YOUR INSTRUCTIONS:
Let the line containing "STEPPER2: DRV8825 -> A4988" serve as the first line of the answer and the final line of the entries as its last, with every line between copied exactly.

[Opening DATA FOR ANALYSIS section]

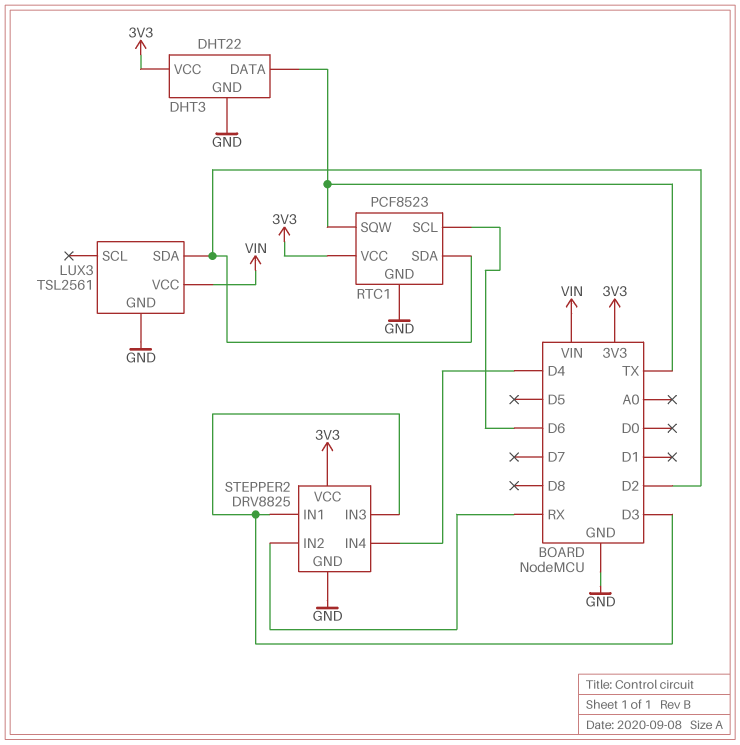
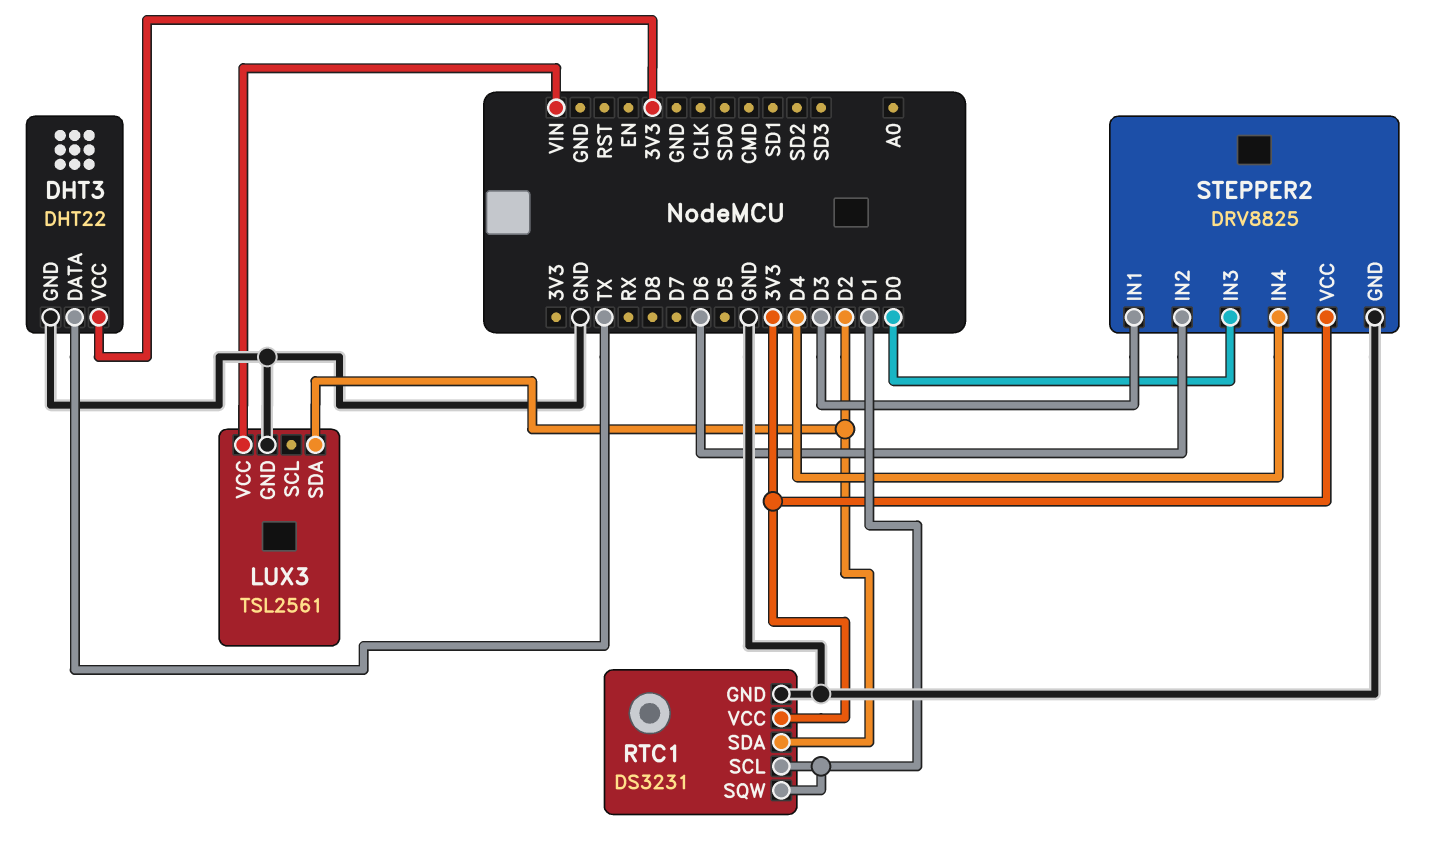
RTC1: PCF8523 -> DS3231
RTC1 pin SCL: D6 -> D1
RTC1 pin SQW: TX -> D1
STEPPER2 pin IN2: RX -> D6
STEPPER2 pin IN3: D3 -> D0

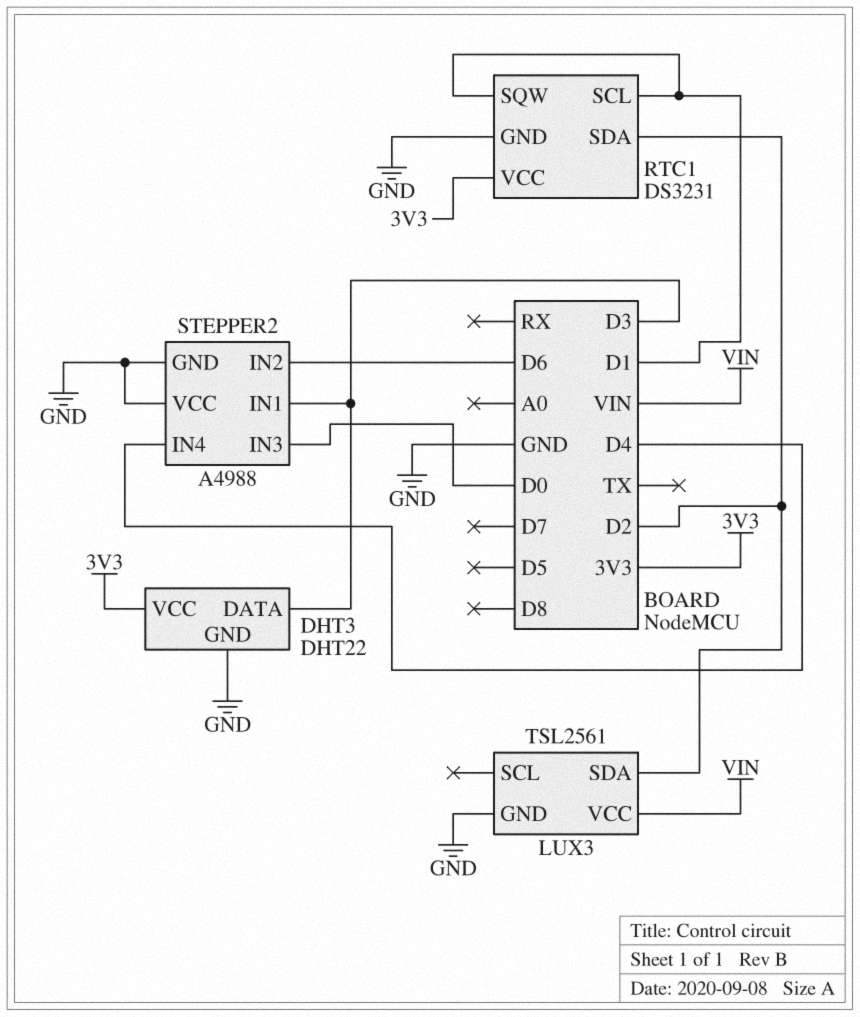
DHT3 pin DATA: TX -> D3
STEPPER2: DRV8825 -> A4988
STEPPER2 pin VCC: 3V3 -> GND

[Closing DATA FOR ANALYSIS section]

EXPECTED ANSWER:
STEPPER2: DRV8825 -> A4988
STEPPER2 pin VCC: 3V3 -> GND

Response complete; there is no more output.